● **Collected data entries**
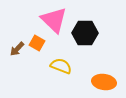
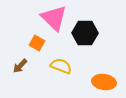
pink triangle: moved 2 px up
brown arrow: moved 3 px right, 17 px down
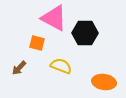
pink triangle: rotated 16 degrees counterclockwise
orange square: rotated 14 degrees counterclockwise
brown arrow: moved 1 px left, 2 px down
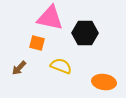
pink triangle: moved 4 px left; rotated 16 degrees counterclockwise
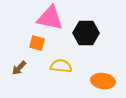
black hexagon: moved 1 px right
yellow semicircle: rotated 15 degrees counterclockwise
orange ellipse: moved 1 px left, 1 px up
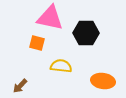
brown arrow: moved 1 px right, 18 px down
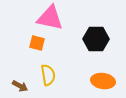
black hexagon: moved 10 px right, 6 px down
yellow semicircle: moved 13 px left, 9 px down; rotated 75 degrees clockwise
brown arrow: rotated 105 degrees counterclockwise
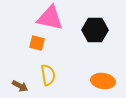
black hexagon: moved 1 px left, 9 px up
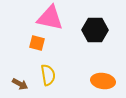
brown arrow: moved 2 px up
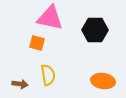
brown arrow: rotated 21 degrees counterclockwise
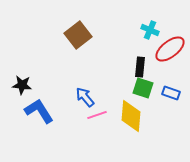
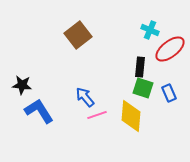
blue rectangle: moved 2 px left; rotated 48 degrees clockwise
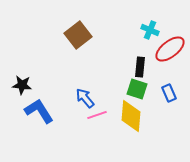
green square: moved 6 px left, 1 px down
blue arrow: moved 1 px down
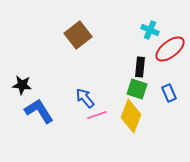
yellow diamond: rotated 16 degrees clockwise
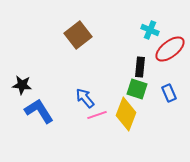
yellow diamond: moved 5 px left, 2 px up
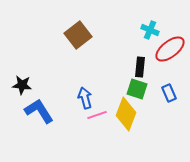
blue arrow: rotated 25 degrees clockwise
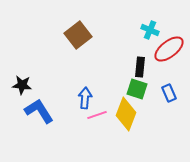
red ellipse: moved 1 px left
blue arrow: rotated 20 degrees clockwise
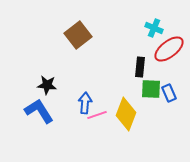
cyan cross: moved 4 px right, 2 px up
black star: moved 25 px right
green square: moved 14 px right; rotated 15 degrees counterclockwise
blue arrow: moved 5 px down
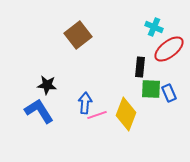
cyan cross: moved 1 px up
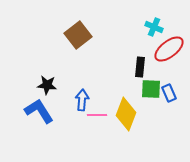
blue arrow: moved 3 px left, 3 px up
pink line: rotated 18 degrees clockwise
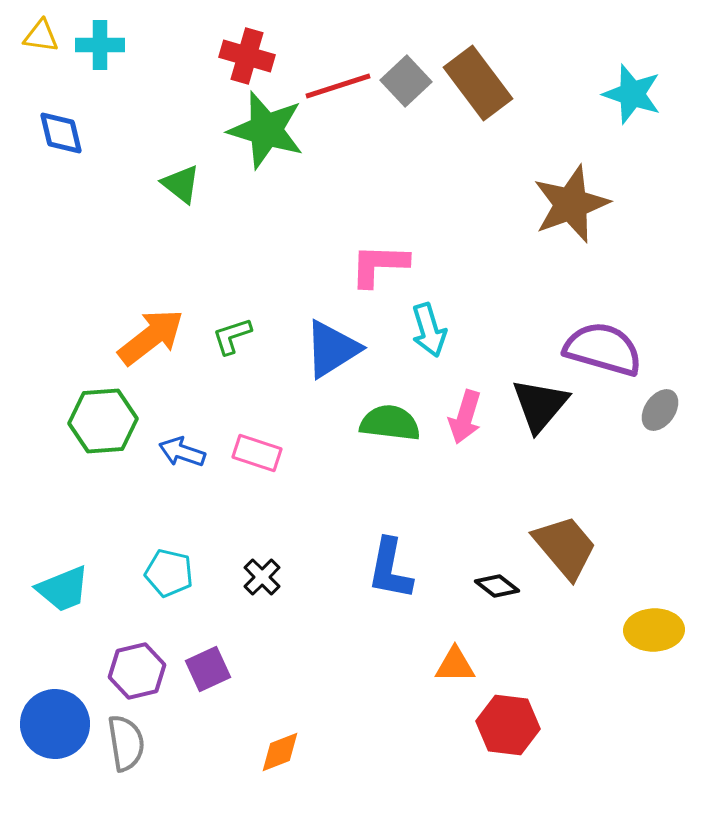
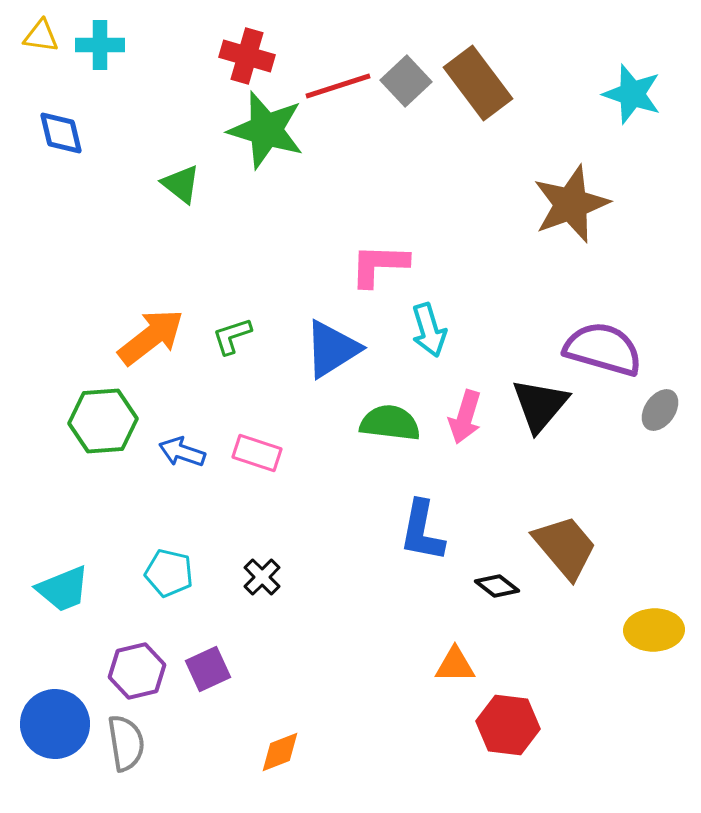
blue L-shape: moved 32 px right, 38 px up
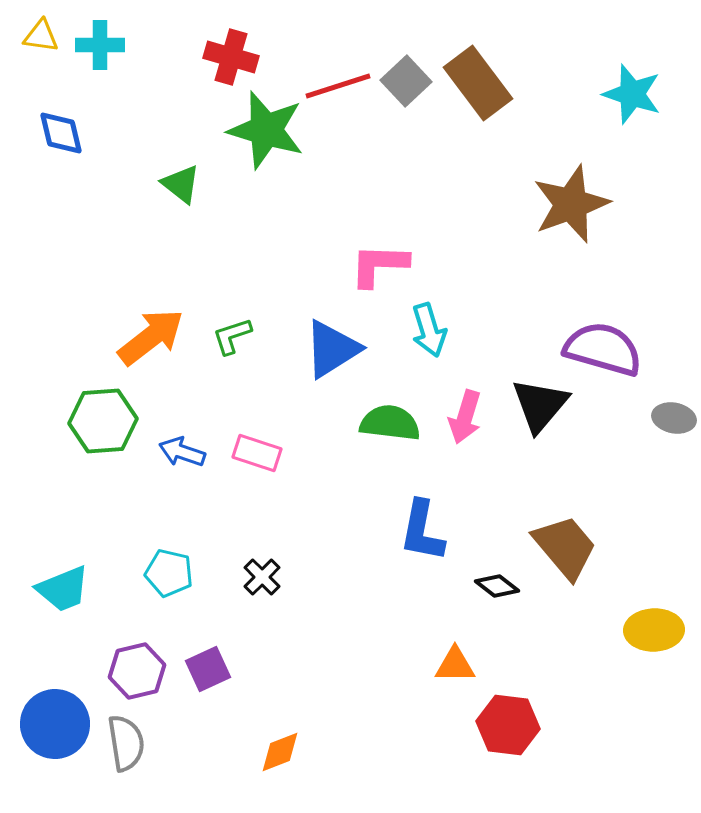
red cross: moved 16 px left, 1 px down
gray ellipse: moved 14 px right, 8 px down; rotated 66 degrees clockwise
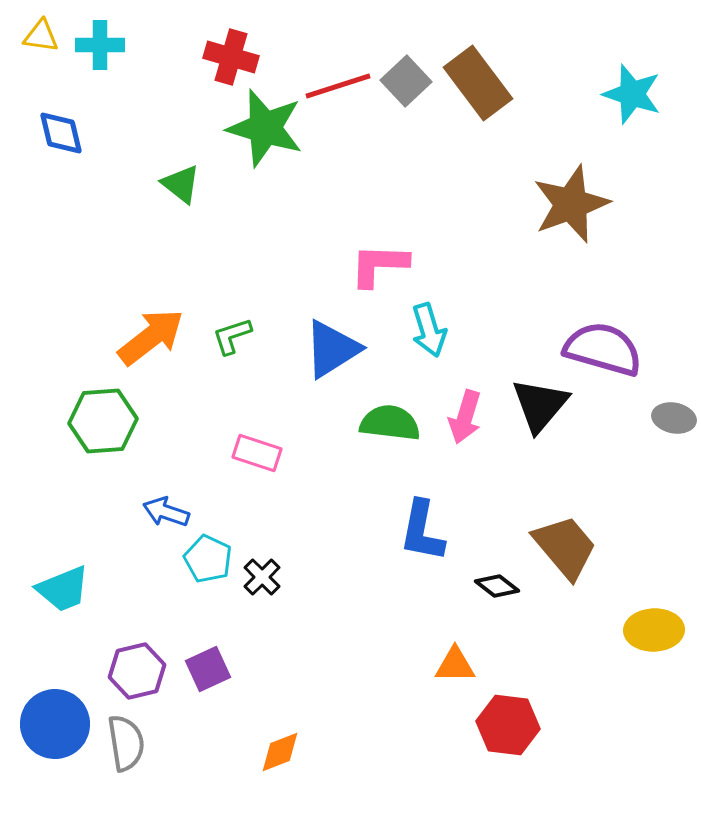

● **To be done**
Edit the lines above by replacing "brown arrow" with "purple arrow" wherever it occurs, and leave everything else unchanged. Omit the pictures from your answer.

● **The reply**
pink triangle: moved 2 px up
purple arrow: moved 3 px right, 17 px down
pink triangle: rotated 16 degrees counterclockwise
orange square: rotated 14 degrees counterclockwise
purple arrow: moved 1 px left, 2 px down
pink triangle: moved 4 px left; rotated 16 degrees counterclockwise
black hexagon: moved 1 px right
yellow semicircle: rotated 15 degrees counterclockwise
orange ellipse: moved 1 px left, 1 px up
purple arrow: moved 1 px right, 18 px down
black hexagon: moved 10 px right, 6 px down
yellow semicircle: moved 13 px left, 9 px down; rotated 75 degrees clockwise
purple arrow: rotated 105 degrees counterclockwise
black hexagon: moved 1 px left, 9 px up
purple arrow: moved 2 px up
purple arrow: rotated 21 degrees counterclockwise
blue rectangle: moved 2 px left; rotated 48 degrees clockwise
green square: moved 6 px left, 1 px down
blue arrow: moved 1 px down
yellow diamond: rotated 16 degrees clockwise
yellow diamond: moved 5 px left, 2 px up
blue arrow: rotated 25 degrees clockwise
red ellipse: moved 1 px left
blue arrow: rotated 20 degrees clockwise
cyan cross: moved 4 px right, 2 px up
black star: moved 25 px right
green square: moved 14 px right; rotated 15 degrees counterclockwise
blue arrow: moved 5 px down
cyan cross: moved 1 px up
blue arrow: moved 3 px left, 3 px up
pink line: rotated 18 degrees clockwise
blue L-shape: moved 32 px right, 38 px up
red cross: moved 16 px left, 1 px down
gray ellipse: moved 14 px right, 8 px down; rotated 66 degrees clockwise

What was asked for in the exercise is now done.